Quote word for word the stretch of the records from the line containing "Question: Is there" through the line containing "Question: Could you", both lines included.

———

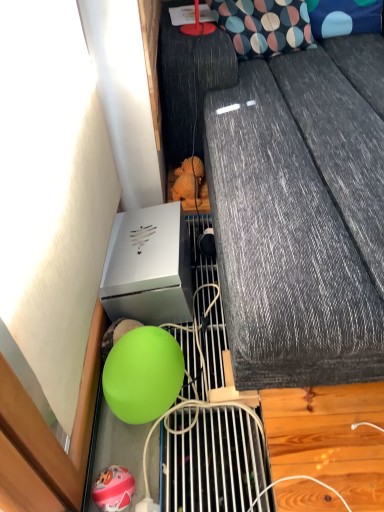
The height and width of the screenshot is (512, 384). What do you see at coordinates (290, 202) in the screenshot? I see `green rubber ball at lower left` at bounding box center [290, 202].

This screenshot has height=512, width=384. Describe the element at coordinates (344, 17) in the screenshot. I see `blue dotted fabric pillow at upper right, the first pillow when ordered from right to left` at that location.

What do you see at coordinates (264, 26) in the screenshot?
I see `polka dot fabric pillow at upper center, the 2th pillow in the right-to-left sequence` at bounding box center [264, 26].

This screenshot has width=384, height=512. I want to click on green matte ball at lower center, so click(x=143, y=375).

Can you tell me how much green rubber ball at lower left and polka dot fabric pillow at upper center, positioned as the 1th pillow in left-to-right order, differ in facing direction?

The facing directions of green rubber ball at lower left and polka dot fabric pillow at upper center, positioned as the 1th pillow in left-to-right order, are 14.1 degrees apart.

Does green rubber ball at lower left have a greater width compared to polka dot fabric pillow at upper center, positioned as the 1th pillow in left-to-right order?

Yes.

Is green rubber ball at lower left facing towards polka dot fabric pillow at upper center, positioned as the 1th pillow in left-to-right order?

No.

From the image's perspective, is green rubber ball at lower left over polka dot fabric pillow at upper center, the 2th pillow in the right-to-left sequence?

No, from the image's perspective, green rubber ball at lower left is not over polka dot fabric pillow at upper center, the 2th pillow in the right-to-left sequence.

Is green matte ball at lower center oriented away from green rubber ball at lower left?

No.

Who is more distant, green matte ball at lower center or green rubber ball at lower left?

green matte ball at lower center is behind.

In the image, there is a green rubber ball at lower left. Identify the location of ball below it (from a real-world perspective). (143, 375).

Considering the positions of objects green matte ball at lower center and green rubber ball at lower left in the image provided, who is more to the left, green matte ball at lower center or green rubber ball at lower left?

green matte ball at lower center.

From a real-world perspective, who is located lower, blue dotted fabric pillow at upper right, the 2th pillow when ordered from left to right, or polka dot fabric pillow at upper center, the 2th pillow in the right-to-left sequence?

blue dotted fabric pillow at upper right, the 2th pillow when ordered from left to right.

Is blue dotted fabric pillow at upper right, the first pillow when ordered from right to left, shorter than polka dot fabric pillow at upper center, positioned as the 1th pillow in left-to-right order?

Yes, blue dotted fabric pillow at upper right, the first pillow when ordered from right to left, is shorter than polka dot fabric pillow at upper center, positioned as the 1th pillow in left-to-right order.

Considering the positions of objects blue dotted fabric pillow at upper right, the 2th pillow when ordered from left to right, and polka dot fabric pillow at upper center, the 2th pillow in the right-to-left sequence, in the image provided, who is in front, blue dotted fabric pillow at upper right, the 2th pillow when ordered from left to right, or polka dot fabric pillow at upper center, the 2th pillow in the right-to-left sequence,?

polka dot fabric pillow at upper center, the 2th pillow in the right-to-left sequence, is more forward.

Is blue dotted fabric pillow at upper right, the 2th pillow when ordered from left to right, positioned with its back to polka dot fabric pillow at upper center, the 2th pillow in the right-to-left sequence?

No, blue dotted fabric pillow at upper right, the 2th pillow when ordered from left to right, is not facing the opposite direction of polka dot fabric pillow at upper center, the 2th pillow in the right-to-left sequence.

Find the location of `furniture lying in front of the blue dotted fabric pillow at upper right, the first pillow when ordered from right to left`. furniture lying in front of the blue dotted fabric pillow at upper right, the first pillow when ordered from right to left is located at coordinates (290, 202).

Is green rubber ball at lower left at the right side of blue dotted fabric pillow at upper right, the first pillow when ordered from right to left?

No.

Who is taller, green rubber ball at lower left or blue dotted fabric pillow at upper right, the 2th pillow when ordered from left to right?

Standing taller between the two is green rubber ball at lower left.

How far apart are green rubber ball at lower left and blue dotted fabric pillow at upper right, the first pillow when ordered from right to left?

The distance of green rubber ball at lower left from blue dotted fabric pillow at upper right, the first pillow when ordered from right to left, is 81.58 centimeters.

Is polka dot fabric pillow at upper center, the 2th pillow in the right-to-left sequence, in front of or behind matte green balloon at lower left in the image?

In the image, polka dot fabric pillow at upper center, the 2th pillow in the right-to-left sequence, appears behind matte green balloon at lower left.

Does point (260, 56) come farther from viewer compared to point (113, 467)?

Yes.

Considering the relative sizes of polka dot fabric pillow at upper center, positioned as the 1th pillow in left-to-right order, and matte green balloon at lower left in the image provided, is polka dot fabric pillow at upper center, positioned as the 1th pillow in left-to-right order, wider than matte green balloon at lower left?

Correct, the width of polka dot fabric pillow at upper center, positioned as the 1th pillow in left-to-right order, exceeds that of matte green balloon at lower left.

Can you tell me how much green rubber ball at lower left and green matte ball at lower center differ in facing direction?

The angular difference between green rubber ball at lower left and green matte ball at lower center is 89.1 degrees.

From a real-world perspective, who is located higher, green rubber ball at lower left or green matte ball at lower center?

In real-world perspective, green rubber ball at lower left is above.

Consider the image. Considering the sizes of objects green rubber ball at lower left and green matte ball at lower center in the image provided, who is taller, green rubber ball at lower left or green matte ball at lower center?

green rubber ball at lower left.

Is green rubber ball at lower left wider than green matte ball at lower center?

Yes.

Between matte green balloon at lower left and polka dot fabric pillow at upper center, the 2th pillow in the right-to-left sequence, which one has larger size?

polka dot fabric pillow at upper center, the 2th pillow in the right-to-left sequence.

Is matte green balloon at lower left placed right next to polka dot fabric pillow at upper center, the 2th pillow in the right-to-left sequence?

matte green balloon at lower left and polka dot fabric pillow at upper center, the 2th pillow in the right-to-left sequence, are clearly separated.

At what (x,y) coordinates should I click in order to perform the action: click on balloon that appears on the left of polka dot fabric pillow at upper center, the 2th pillow in the right-to-left sequence. Please return your answer as a coordinate pair (x, y). The width and height of the screenshot is (384, 512). Looking at the image, I should click on (113, 489).

Considering the relative positions of matte green balloon at lower left and polka dot fabric pillow at upper center, the 2th pillow in the right-to-left sequence, in the image provided, is matte green balloon at lower left in front of polka dot fabric pillow at upper center, the 2th pillow in the right-to-left sequence,?

Yes, matte green balloon at lower left is closer to the camera.

Locate an element on the screen. furniture below the polka dot fabric pillow at upper center, the 2th pillow in the right-to-left sequence (from a real-world perspective) is located at coordinates (290, 202).

Where is `furniture in front of the green matte ball at lower center`? The width and height of the screenshot is (384, 512). furniture in front of the green matte ball at lower center is located at coordinates (290, 202).

When comparing their distances from matte green balloon at lower left, does blue dotted fabric pillow at upper right, the first pillow when ordered from right to left, or green matte ball at lower center seem closer?

green matte ball at lower center is closer to matte green balloon at lower left.

Based on their spatial positions, is matte green balloon at lower left or green rubber ball at lower left further from blue dotted fabric pillow at upper right, the 2th pillow when ordered from left to right?

Among the two, matte green balloon at lower left is located further to blue dotted fabric pillow at upper right, the 2th pillow when ordered from left to right.

From the image, which object appears to be nearer to matte green balloon at lower left, polka dot fabric pillow at upper center, positioned as the 1th pillow in left-to-right order, or blue dotted fabric pillow at upper right, the first pillow when ordered from right to left?

Among the two, polka dot fabric pillow at upper center, positioned as the 1th pillow in left-to-right order, is located nearer to matte green balloon at lower left.

Which object lies nearer to the anchor point green matte ball at lower center, polka dot fabric pillow at upper center, the 2th pillow in the right-to-left sequence, or green rubber ball at lower left?

green rubber ball at lower left is closer to green matte ball at lower center.

When comparing their distances from green matte ball at lower center, does green rubber ball at lower left or matte green balloon at lower left seem closer?

The object closer to green matte ball at lower center is matte green balloon at lower left.

Based on their spatial positions, is green rubber ball at lower left or blue dotted fabric pillow at upper right, the 2th pillow when ordered from left to right, closer to green matte ball at lower center?

green rubber ball at lower left is positioned closer to the anchor green matte ball at lower center.

Estimate the real-world distances between objects in this image. Which object is closer to blue dotted fabric pillow at upper right, the first pillow when ordered from right to left, green matte ball at lower center or matte green balloon at lower left?

green matte ball at lower center.

Looking at the image, which one is located further to blue dotted fabric pillow at upper right, the 2th pillow when ordered from left to right, polka dot fabric pillow at upper center, the 2th pillow in the right-to-left sequence, or matte green balloon at lower left?

Among the two, matte green balloon at lower left is located further to blue dotted fabric pillow at upper right, the 2th pillow when ordered from left to right.

The width and height of the screenshot is (384, 512). I want to click on ball between green rubber ball at lower left and matte green balloon at lower left vertically, so click(x=143, y=375).

Image resolution: width=384 pixels, height=512 pixels. Identify the location of pillow between blue dotted fabric pillow at upper right, the first pillow when ordered from right to left, and green matte ball at lower center in the up-down direction. (264, 26).

I want to click on ball between polka dot fabric pillow at upper center, positioned as the 1th pillow in left-to-right order, and matte green balloon at lower left from top to bottom, so [143, 375].

Locate an element on the screen. The image size is (384, 512). pillow between blue dotted fabric pillow at upper right, the 2th pillow when ordered from left to right, and matte green balloon at lower left in the up-down direction is located at coordinates (264, 26).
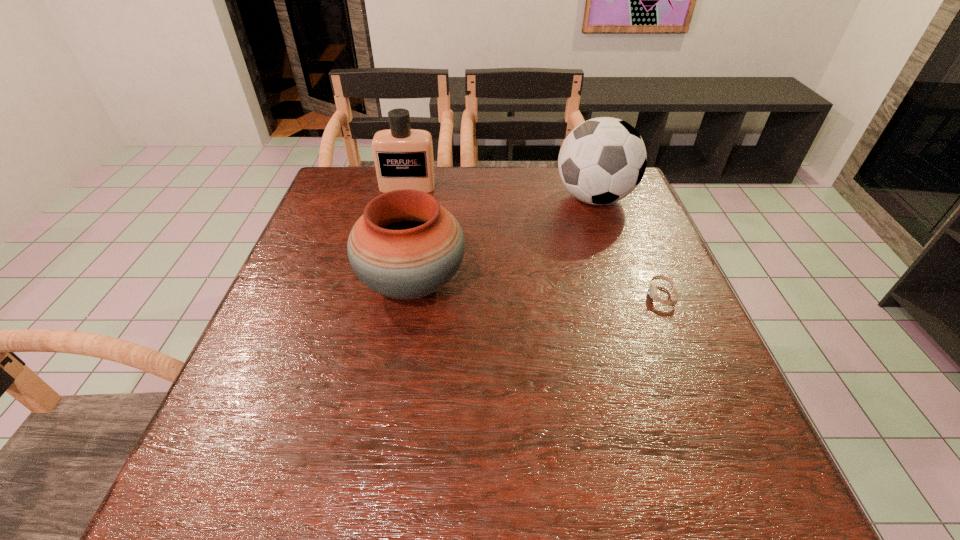
Locate an element on the screen. soccer ball is located at coordinates tap(602, 160).

Locate an element on the screen. Image resolution: width=960 pixels, height=540 pixels. perfume is located at coordinates (403, 157).

Find the location of a particular element. This screenshot has height=540, width=960. pottery is located at coordinates (405, 245).

Locate an element on the screen. This screenshot has height=540, width=960. the shortest object is located at coordinates [652, 289].

I want to click on vacant space located 0.170m on the main logo of the soccer ball, so click(x=494, y=198).

Find the location of a particular element. The width and height of the screenshot is (960, 540). vacant region located on the main logo of the soccer ball is located at coordinates (459, 198).

You are a GUI agent. You are given a task and a screenshot of the screen. Output one action in this format:
    pyautogui.click(x=<x>, y=<y>)
    Task: Click on the vacant area located 0.350m on the main logo of the soccer ball
    This screenshot has width=960, height=540.
    Given the screenshot: What is the action you would take?
    tap(431, 198)

Locate an element on the screen. The height and width of the screenshot is (540, 960). vacant space located 0.210m on the front label of the perfume is located at coordinates (396, 239).

The width and height of the screenshot is (960, 540). Find the location of `blank space located on the right of the pottery`. blank space located on the right of the pottery is located at coordinates (564, 284).

Identify the location of free space located on the face of the watch. (617, 295).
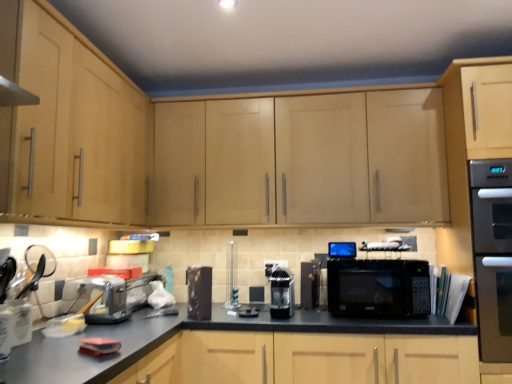
Question: In which direction should I rotate to look at sleek black coffee machine at center, which appears as the third appliance when viewed from the left?

Choices:
 (A) left
 (B) right

Answer: (B)

Question: From the image's perspective, is black plastic microwave at center, acting as the 2th appliance starting from the right, on black glossy microwave at center, the 5th appliance from the left?

Choices:
 (A) yes
 (B) no

Answer: (B)

Question: Is black plastic microwave at center, which is the 4th appliance from left to right, further to the viewer compared to black glossy microwave at center, acting as the first appliance starting from the right?

Choices:
 (A) yes
 (B) no

Answer: (A)

Question: Considering the relative sizes of black plastic microwave at center, acting as the 2th appliance starting from the right, and black glossy microwave at center, acting as the first appliance starting from the right, in the image provided, is black plastic microwave at center, acting as the 2th appliance starting from the right, smaller than black glossy microwave at center, acting as the first appliance starting from the right,?

Choices:
 (A) no
 (B) yes

Answer: (A)

Question: From the image's perspective, is black plastic microwave at center, acting as the 2th appliance starting from the right, located beneath black glossy microwave at center, acting as the first appliance starting from the right?

Choices:
 (A) yes
 (B) no

Answer: (A)

Question: Is there a large distance between black plastic microwave at center, acting as the 2th appliance starting from the right, and black glossy microwave at center, the 5th appliance from the left?

Choices:
 (A) no
 (B) yes

Answer: (A)

Question: Is black plastic microwave at center, which is the 4th appliance from left to right, aimed at black glossy microwave at center, acting as the first appliance starting from the right?

Choices:
 (A) yes
 (B) no

Answer: (B)

Question: Is black plastic microwave at center, which is the 4th appliance from left to right, not near light wood cabinet at upper center, the second cabinetry viewed from the left?

Choices:
 (A) no
 (B) yes

Answer: (A)

Question: Is black plastic microwave at center, which is the 4th appliance from left to right, completely or partially outside of light wood cabinet at upper center, the first cabinetry when ordered from right to left?

Choices:
 (A) yes
 (B) no

Answer: (A)

Question: Is black plastic microwave at center, which is the 4th appliance from left to right, wider than light wood cabinet at upper center, the second cabinetry viewed from the left?

Choices:
 (A) yes
 (B) no

Answer: (B)

Question: Is light wood cabinet at upper center, the first cabinetry when ordered from right to left, completely or partially inside black plastic microwave at center, acting as the 2th appliance starting from the right?

Choices:
 (A) yes
 (B) no

Answer: (B)

Question: Could you tell me if black plastic microwave at center, acting as the 2th appliance starting from the right, is facing light wood cabinet at upper center, the first cabinetry when ordered from right to left?

Choices:
 (A) yes
 (B) no

Answer: (B)

Question: From a real-world perspective, does black plastic microwave at center, which is the 4th appliance from left to right, stand above light wood cabinet at upper center, the second cabinetry viewed from the left?

Choices:
 (A) no
 (B) yes

Answer: (A)

Question: Can stainless steel oven at right be found inside sleek black coffee machine at center, marked as the 3th appliance in a right-to-left arrangement?

Choices:
 (A) no
 (B) yes

Answer: (A)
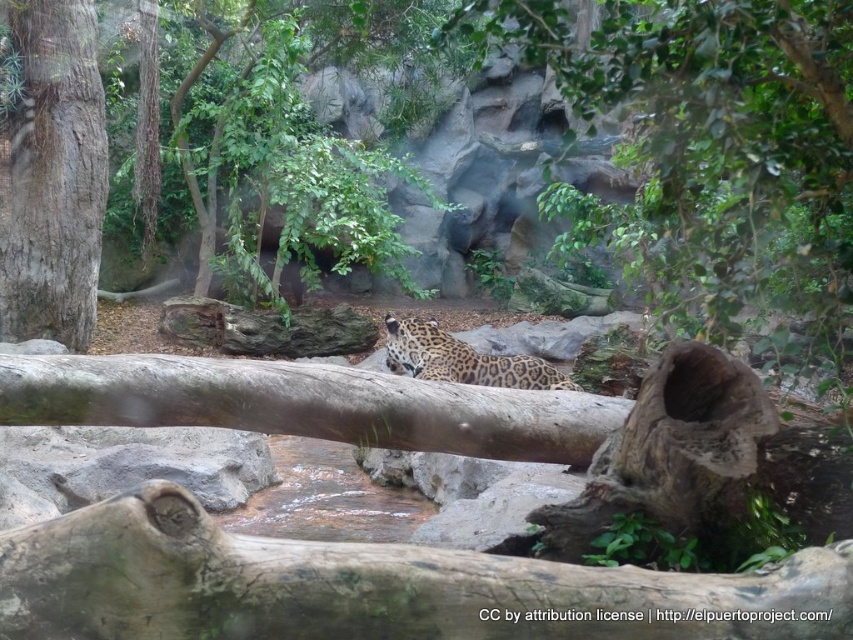
Can you confirm if green leafy tree at center is taller than rough bark tree trunk at left?

In fact, green leafy tree at center may be shorter than rough bark tree trunk at left.

Who is more distant from viewer, (x=730, y=48) or (x=54, y=8)?

The point (x=54, y=8) is more distant.

Is point (639, 24) more distant than point (107, 160)?

No, (639, 24) is closer to viewer.

Identify the location of green leafy tree at center. This screenshot has width=853, height=640. (706, 140).

Looking at this image, between brown rough log at center and spotted fur leopard at center, which one has more height?

Standing taller between the two is spotted fur leopard at center.

Which is above, brown rough log at center or spotted fur leopard at center?

Positioned higher is spotted fur leopard at center.

Locate an element on the screen. brown rough log at center is located at coordinates (306, 404).

Is point (172, 620) farther from camera compared to point (392, 362)?

No.

Can you confirm if smooth brown log at center is wider than spotted fur leopard at center?

Indeed, smooth brown log at center has a greater width compared to spotted fur leopard at center.

Is point (126, 492) positioned behind point (421, 356)?

No, it is not.

Where is `smooth brown log at center`? smooth brown log at center is located at coordinates (373, 586).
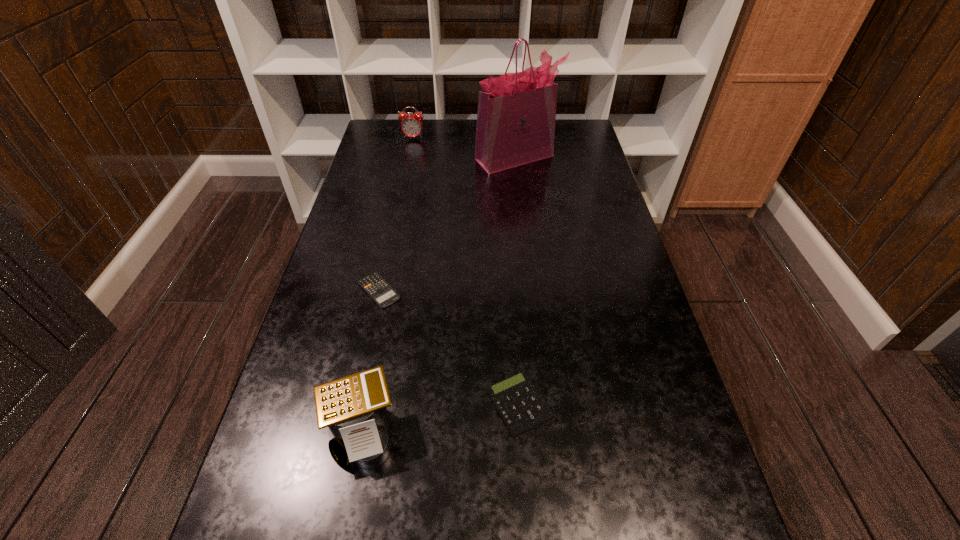
You are a GUI agent. You are given a task and a screenshot of the screen. Output one action in this format:
    pyautogui.click(x=<x>, y=<y>)
    Task: Click on the vacant area in the image that satisfies the following two spatial constraints: 1. on the face of the tallest calculator; 2. on the left side of the farthest object
    
    Given the screenshot: What is the action you would take?
    pyautogui.click(x=351, y=431)

Image resolution: width=960 pixels, height=540 pixels. I want to click on vacant area that satisfies the following two spatial constraints: 1. on the face of the farthest object; 2. on the right side of the tallest calculator, so click(x=351, y=431).

Find the location of a particular element. vacant space that satisfies the following two spatial constraints: 1. on the face of the tallest calculator; 2. on the left side of the alarm clock is located at coordinates (351, 431).

At what (x,y) coordinates should I click in order to perform the action: click on vacant position in the image that satisfies the following two spatial constraints: 1. on the back side of the tallest object; 2. on the left side of the tallest calculator. Please return your answer as a coordinate pair (x, y). Image resolution: width=960 pixels, height=540 pixels. Looking at the image, I should click on (415, 158).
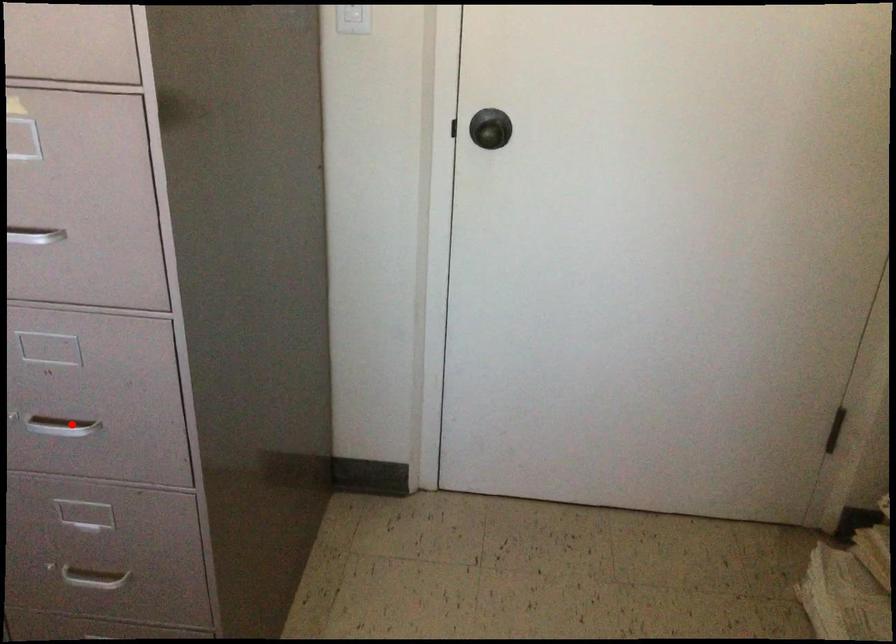
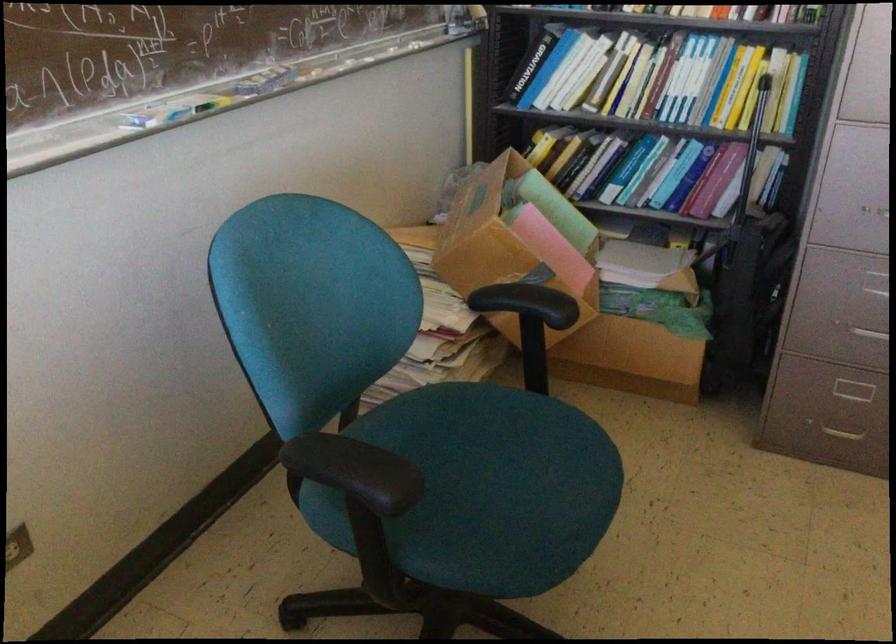
Question: A red point is marked in image1. In image2, is the corresponding 3D point closer to the camera or farther? Reply with the corresponding letter.

Choices:
 (A) The corresponding 3D point is closer.
 (B) The corresponding 3D point is farther.

Answer: (B)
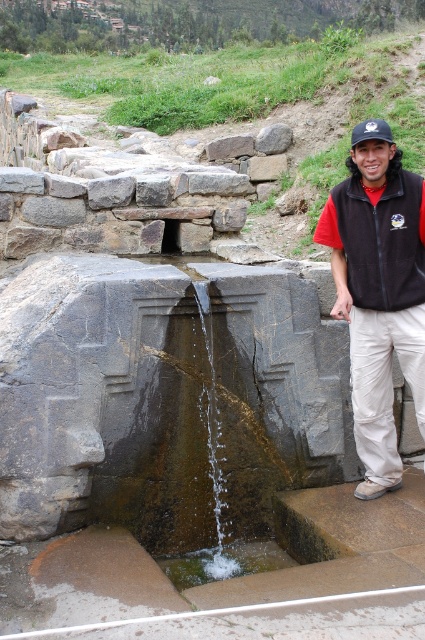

———

§ TASK OUTPUT:
Question: Is there a large distance between black plastic microwave at center, acting as the 2th appliance starting from the right, and black glossy microwave at center, the 5th appliance from the left?

Choices:
 (A) no
 (B) yes

Answer: (A)

Question: Is black plastic microwave at center, which is the 4th appliance from left to right, aimed at black glossy microwave at center, acting as the first appliance starting from the right?

Choices:
 (A) yes
 (B) no

Answer: (B)

Question: Is black plastic microwave at center, which is the 4th appliance from left to right, not near light wood cabinet at upper center, the second cabinetry viewed from the left?

Choices:
 (A) no
 (B) yes

Answer: (A)

Question: Is black plastic microwave at center, which is the 4th appliance from left to right, completely or partially outside of light wood cabinet at upper center, the first cabinetry when ordered from right to left?

Choices:
 (A) yes
 (B) no

Answer: (A)

Question: Is black plastic microwave at center, which is the 4th appliance from left to right, wider than light wood cabinet at upper center, the second cabinetry viewed from the left?

Choices:
 (A) yes
 (B) no

Answer: (B)

Question: Is light wood cabinet at upper center, the first cabinetry when ordered from right to left, completely or partially inside black plastic microwave at center, acting as the 2th appliance starting from the right?

Choices:
 (A) yes
 (B) no

Answer: (B)

Question: Could you tell me if black plastic microwave at center, acting as the 2th appliance starting from the right, is facing light wood cabinet at upper center, the first cabinetry when ordered from right to left?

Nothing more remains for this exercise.